» **Exercise details**
Your answer must consist of exactly the lines below, starting with the line with "(293, 442) = (440, 317): red" and going on through the line with "(571, 560) = (471, 560): none -> red cap", and nothing else.

Before-and-after object listings

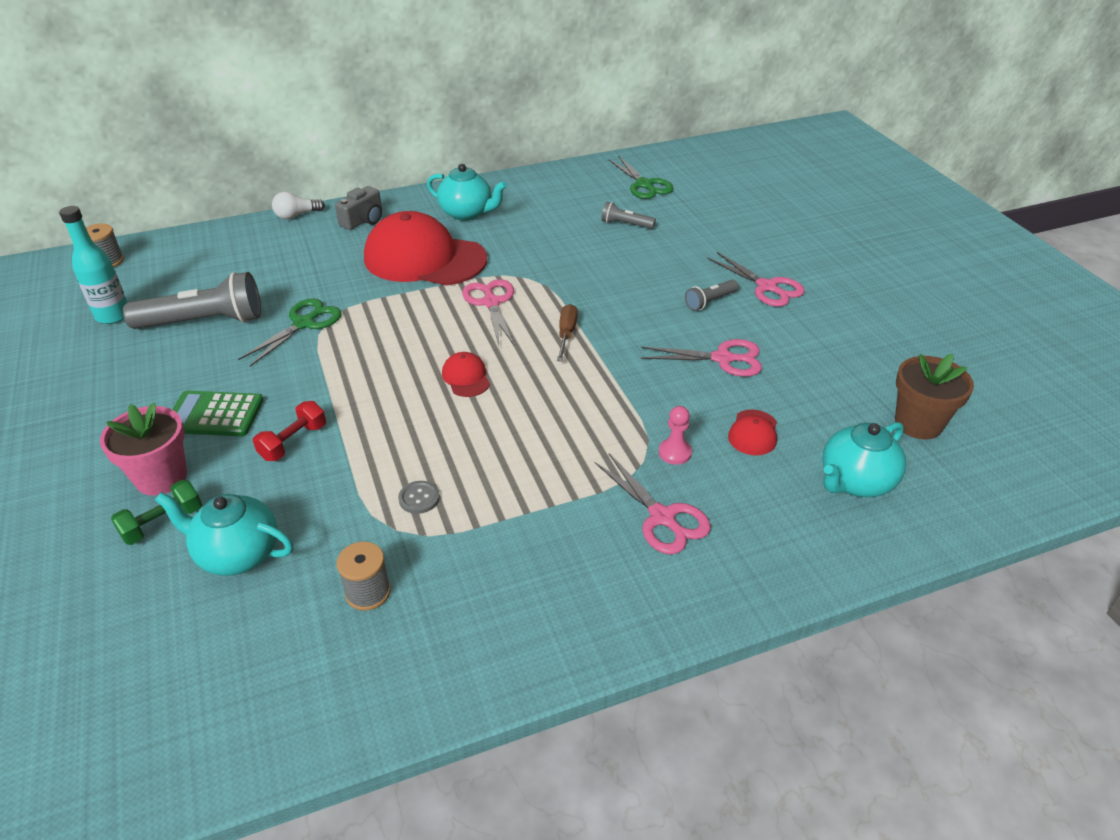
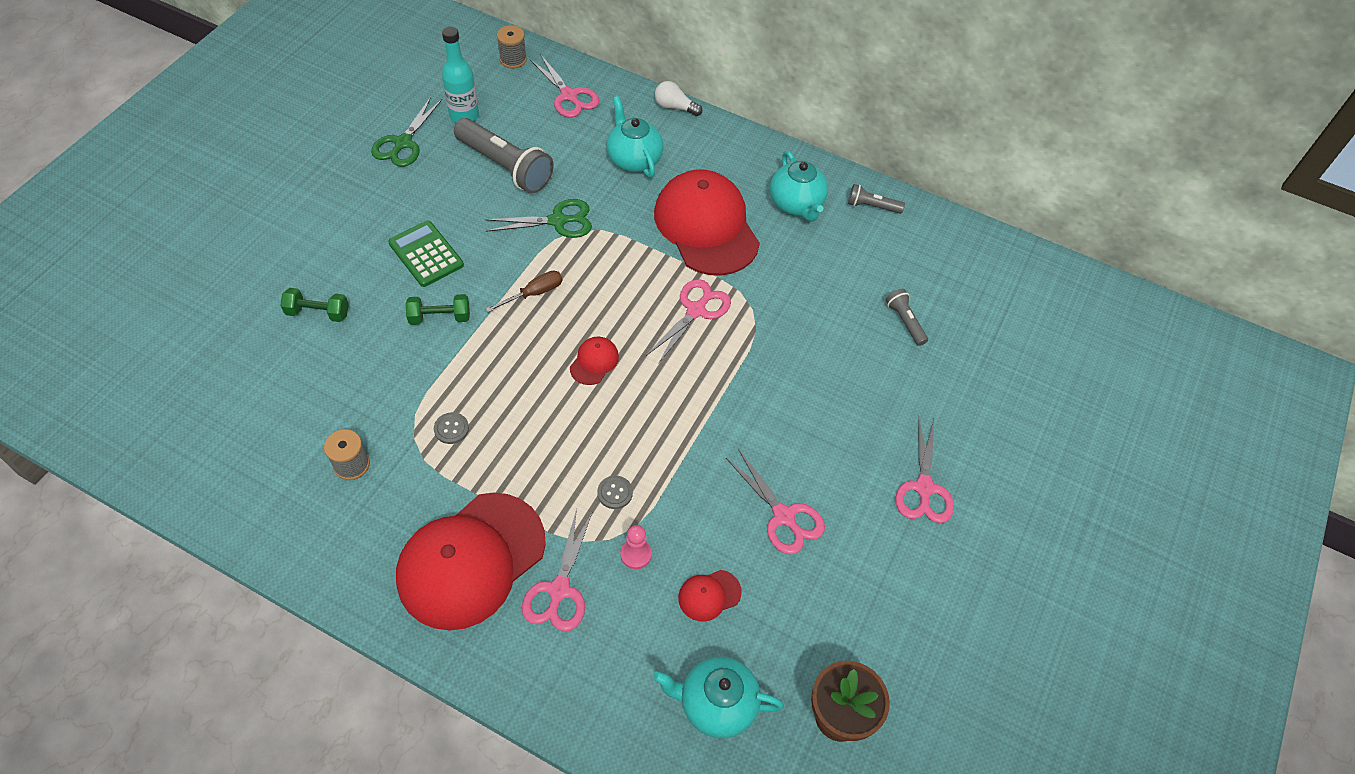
camera: 45 degrees right, 15 degrees up
(161, 477) = (351, 278): pink flower pot -> none
(196, 254) = (569, 96): none -> pink scissors
(237, 554) = (326, 371): turquoise teapot -> turquoise teapot (634, 159)
(293, 442) = (440, 317): red dumbbell -> green dumbbell
(363, 220) = (713, 150): grey camera -> none
(566, 334) = (707, 387): brown screwdriver -> brown screwdriver (534, 293)
(571, 560) = (471, 560): none -> red cap
(604, 433) = (615, 493): none -> grey button
(644, 185) = (986, 292): green scissors -> green scissors (403, 143)
(710, 301) = (855, 458): grey flashlight -> grey flashlight (872, 206)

» **Expected output**
(293, 442) = (440, 317): red dumbbell -> green dumbbell
(363, 220) = (713, 150): grey camera -> none
(566, 334) = (707, 387): brown screwdriver -> brown screwdriver (534, 293)
(571, 560) = (471, 560): none -> red cap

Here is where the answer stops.